=== Task instructions ===
Please reproduce the text of every item below word for word, leaving out the pictures.

=== Input rows ===
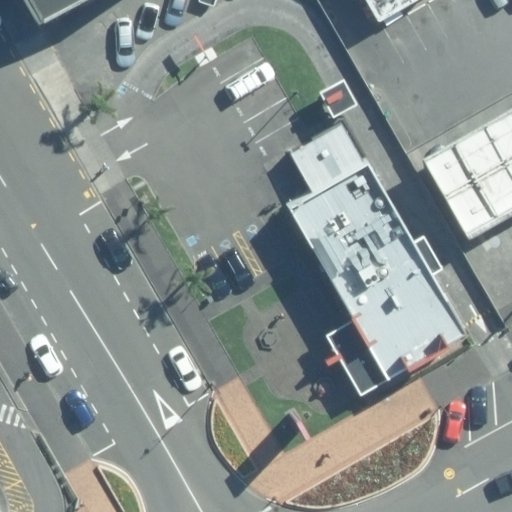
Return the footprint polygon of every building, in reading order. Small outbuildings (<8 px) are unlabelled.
[(28,0),(34,10),(51,0),(28,0)] [(364,0),(373,16),(401,0),(364,0)] [(511,98),(419,152),(466,234),(511,206),(511,98)] [(471,323),(372,152),(362,156),(342,119),(315,133),(334,173),(294,197),(392,368),(471,323)] [(0,511),(12,511),(0,489),(0,511)]
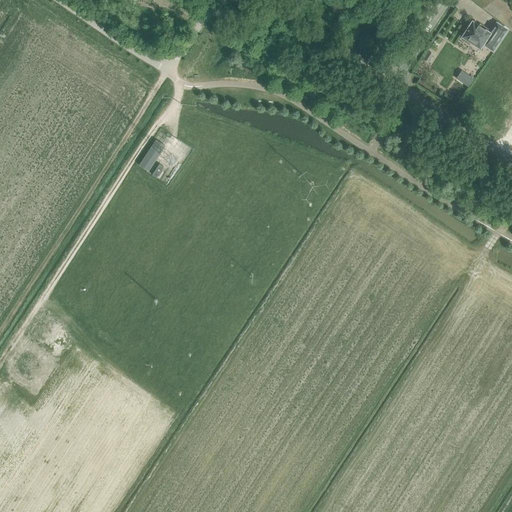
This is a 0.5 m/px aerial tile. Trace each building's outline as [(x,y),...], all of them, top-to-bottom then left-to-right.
[(479,50),(485,41),(486,40),(496,46),(507,31),(498,25),(492,35),(491,35),(492,32),(485,27),(484,30),(472,22),(461,38),(479,50)] [(428,63),(433,55),(428,52),(423,60),(428,63)] [(461,71),(456,79),(468,88),(474,80),(461,71)] [(148,171),(165,145),(157,140),(140,165),(148,171)] [(159,177),(164,165),(158,163),(153,175),(159,177)]
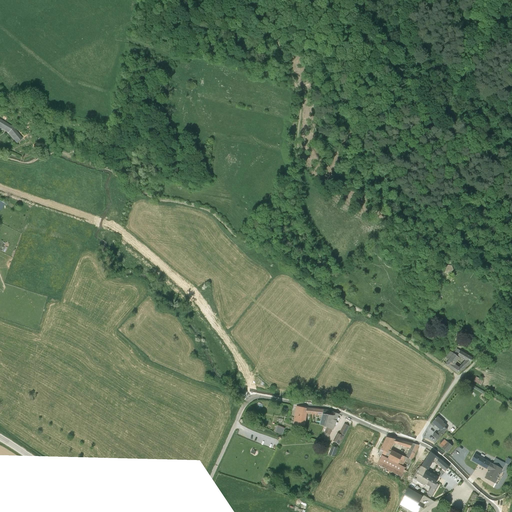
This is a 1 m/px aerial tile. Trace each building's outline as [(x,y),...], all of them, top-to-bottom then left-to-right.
[(0,127),(9,132),(17,142),(22,138),(13,127),(0,118),(0,127)] [(29,120),(26,124),(34,129),(35,127),(37,129),(39,126),(29,120)] [(454,354),(446,364),(449,367),(453,370),(454,371),(455,372),(458,374),(461,371),(462,370),(463,369),(467,366),(470,363),(473,359),(473,358),(457,348),(456,349),(460,351),(457,355),(465,360),(459,367),(455,365),(454,365),(460,358),(454,354)] [(454,354),(453,353),(450,351),(442,361),(446,364),(454,354)] [(476,377),(473,381),(481,385),(483,381),(476,377)] [(319,416),(319,409),(314,409),(311,409),(306,408),(297,406),(292,425),(305,427),(307,414),(311,414),(310,419),(313,419),(313,415),(315,415),(315,416),(319,416)] [(322,414),(322,416),(319,425),(327,427),(324,433),(325,433),(323,436),(322,439),(323,440),(324,440),(327,440),(332,429),(333,430),(339,414),(327,410),(323,410),(322,410),(322,411),(323,411),(323,414),(322,414)] [(435,419),(431,424),(434,426),(435,425),(441,430),(439,433),(438,432),(437,434),(435,433),(432,436),(437,440),(447,429),(445,427),(446,425),(443,423),(444,422),(437,417),(435,418),(435,419)] [(337,433),(333,441),(339,444),(349,426),(344,424),(339,434),(337,433)] [(277,426),(275,432),(282,435),(284,429),(277,426)] [(393,443),(395,439),(386,437),(378,454),(382,455),(377,464),(401,477),(405,468),(403,466),(405,462),(408,463),(411,464),(419,445),(413,444),(407,442),(401,441),(400,445),(410,449),(406,457),(390,450),(393,443)] [(441,443),(439,445),(446,452),(452,446),(447,442),(443,439),(440,442),(441,443)] [(332,446),(328,455),(333,457),(334,457),(337,448),(332,446)] [(433,461),(436,457),(431,452),(422,466),(417,470),(416,472),(413,478),(424,485),(425,484),(431,487),(427,494),(432,497),(439,485),(436,483),(436,484),(435,484),(439,477),(428,470),(433,461)] [(487,469),(491,462),(475,454),(472,460),(473,461),(474,461),(487,469)] [(438,461),(436,463),(445,471),(449,467),(439,458),(439,459),(437,460),(438,461)] [(491,462),(487,469),(489,470),(485,478),(495,483),(505,463),(504,463),(496,458),(493,463),(491,462)] [(408,489),(398,507),(407,511),(418,511),(423,508),(417,505),(423,495),(408,487),(408,489)]
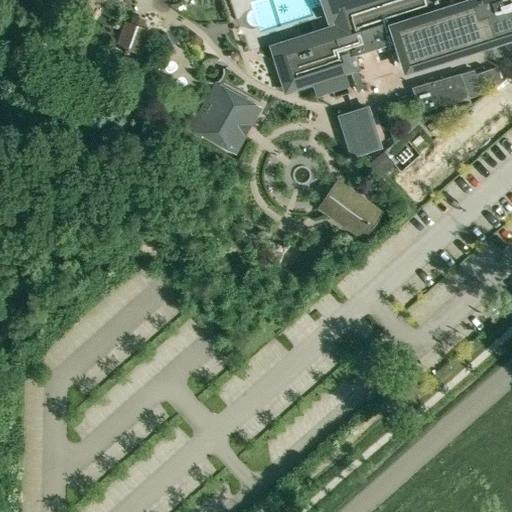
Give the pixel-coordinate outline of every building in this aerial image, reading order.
[(189,0),(193,9),(217,1),(216,0),(189,0)] [(511,0),(328,0),(335,22),(337,27),(272,48),(285,87),(340,70),(343,78),(366,71),(363,63),(351,67),(347,57),(395,42),(403,68),(511,33),(511,0)] [(143,22),(135,19),(132,27),(126,25),(119,44),(139,51),(146,32),(141,30),(143,22)] [(365,64),(388,57),(385,46),(362,53),(365,64)] [(425,121),(468,107),(468,105),(471,104),(469,99),(483,94),(474,70),(461,74),(461,73),(412,88),(414,96),(421,119),(424,118),(425,121)] [(211,99),(195,129),(233,150),(257,108),(218,87),(211,99)] [(380,147),(368,106),(340,115),(353,156),(380,147)] [(369,166),(379,177),(393,164),(384,153),(369,166)] [(413,189),(359,174),(349,209),(403,225),(413,189)] [(306,244),(236,227),(221,288),(271,301),(272,299),(291,303),(306,244)]
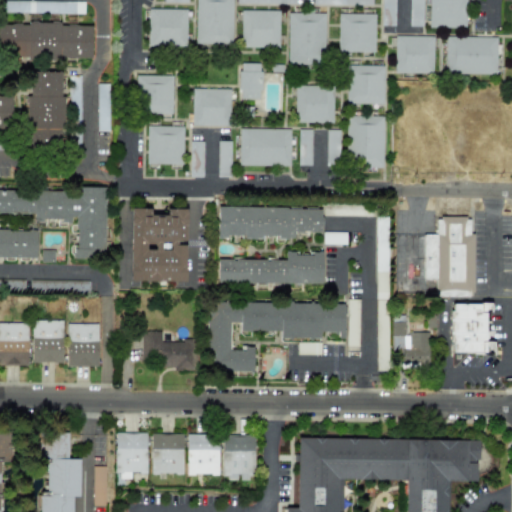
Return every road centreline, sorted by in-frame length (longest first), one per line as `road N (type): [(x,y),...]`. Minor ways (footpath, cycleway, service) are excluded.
road 1 (residential): [(0,399),(511,406)]
road 2 (residential): [(133,0),(124,184),(389,189)]
road 3 (residential): [(389,189),(511,191)]
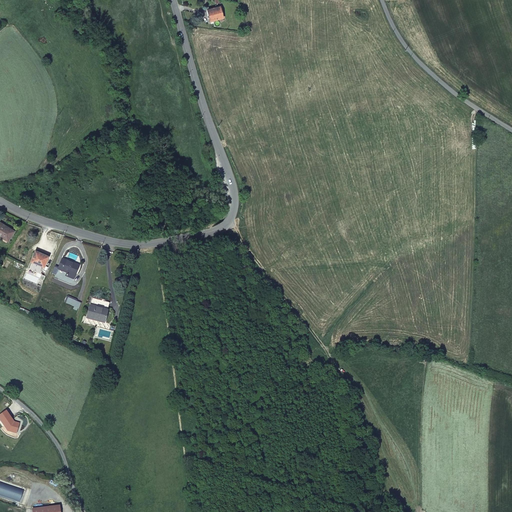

=== In response ===
Return the footprint polygon of every building, in reading order. Small outbuildings (<8 px) are unlabelled.
[(28,0),(34,10),(51,0),(28,0)] [(364,0),(373,16),(401,0),(364,0)] [(511,98),(419,152),(466,234),(511,206),(511,98)] [(471,323),(372,152),(362,156),(342,119),(315,133),(334,173),(294,197),(392,368),(471,323)] [(0,511),(12,511),(0,489),(0,511)]
This is a 0.5 m/px aerial tile. Trace each building's outline as [(x,y),...], all of them, top-to-bottom then left-to-right.
[(479,50),(485,41),(486,40),(496,46),(507,31),(498,25),(492,35),(491,35),(492,32),(485,27),(484,30),(472,22),(461,38),(479,50)] [(428,63),(433,55),(428,52),(423,60),(428,63)] [(461,71),(456,79),(468,88),(474,80),(461,71)] [(148,171),(165,145),(157,140),(140,165),(148,171)] [(159,177),(164,165),(158,163),(153,175),(159,177)]
This is a 1 m/px aerial tile. Trace each building's outline as [(x,y),...], all of them, top-to-bottom then left-to-right.
[(0,127),(9,132),(17,142),(22,138),(13,127),(0,118),(0,127)] [(29,120),(26,124),(34,129),(35,127),(37,129),(39,126),(29,120)] [(454,354),(446,364),(449,367),(453,370),(454,371),(455,372),(458,374),(461,371),(462,370),(463,369),(467,366),(470,363),(473,359),(473,358),(457,348),(456,349),(460,351),(457,355),(465,360),(459,367),(455,365),(454,365),(460,358),(454,354)] [(454,354),(453,353),(450,351),(442,361),(446,364),(454,354)] [(476,377),(473,381),(481,385),(483,381),(476,377)] [(319,416),(319,409),(314,409),(311,409),(306,408),(297,406),(292,425),(305,427),(307,414),(311,414),(310,419),(313,419),(313,415),(315,415),(315,416),(319,416)] [(322,414),(322,416),(319,425),(327,427),(324,433),(325,433),(323,436),(322,439),(323,440),(324,440),(327,440),(332,429),(333,430),(339,414),(327,410),(323,410),(322,410),(322,411),(323,411),(323,414),(322,414)] [(435,419),(431,424),(434,426),(435,425),(441,430),(439,433),(438,432),(437,434),(435,433),(432,436),(437,440),(447,429),(445,427),(446,425),(443,423),(444,422),(437,417),(435,418),(435,419)] [(337,433),(333,441),(339,444),(349,426),(344,424),(339,434),(337,433)] [(277,426),(275,432),(282,435),(284,429),(277,426)] [(393,443),(395,439),(386,437),(378,454),(382,455),(377,464),(401,477),(405,468),(403,466),(405,462),(408,463),(411,464),(419,445),(413,444),(407,442),(401,441),(400,445),(410,449),(406,457),(390,450),(393,443)] [(441,443),(439,445),(446,452),(452,446),(447,442),(443,439),(440,442),(441,443)] [(332,446),(328,455),(333,457),(334,457),(337,448),(332,446)] [(433,461),(436,457),(431,452),(422,466),(417,470),(416,472),(413,478),(424,485),(425,484),(431,487),(427,494),(432,497),(439,485),(436,483),(436,484),(435,484),(439,477),(428,470),(433,461)] [(487,469),(491,462),(475,454),(472,460),(473,461),(474,461),(487,469)] [(438,461),(436,463),(445,471),(449,467),(439,458),(439,459),(437,460),(438,461)] [(491,462),(487,469),(489,470),(485,478),(495,483),(505,463),(504,463),(496,458),(493,463),(491,462)] [(408,489),(398,507),(407,511),(418,511),(423,508),(417,505),(423,495),(408,487),(408,489)]
Give the pixel-coordinate outline of every building in this aerial image, reading order.
[(189,0),(193,9),(217,1),(216,0),(189,0)] [(511,0),(328,0),(335,22),(337,27),(272,48),(285,87),(340,70),(343,78),(366,71),(363,63),(351,67),(347,57),(395,42),(403,68),(511,33),(511,0)] [(143,22),(135,19),(132,27),(126,25),(119,44),(139,51),(146,32),(141,30),(143,22)] [(365,64),(388,57),(385,46),(362,53),(365,64)] [(425,121),(468,107),(468,105),(471,104),(469,99),(483,94),(474,70),(461,74),(461,73),(412,88),(414,96),(421,119),(424,118),(425,121)] [(211,99),(195,129),(233,150),(257,108),(218,87),(211,99)] [(380,147),(368,106),(340,115),(353,156),(380,147)] [(369,166),(379,177),(393,164),(384,153),(369,166)] [(413,189),(359,174),(349,209),(403,225),(413,189)] [(306,244),(236,227),(221,288),(271,301),(272,299),(291,303),(306,244)]
Return every road centreline, sorted by in-frame length (longest first), one per line as `road N (type): [(x,y),...]`. Minor ways (footpath, cycleway, service) are excluded.
road 1 (residential): [(0,399),(511,406)]
road 2 (residential): [(133,0),(124,184),(389,189)]
road 3 (residential): [(389,189),(511,191)]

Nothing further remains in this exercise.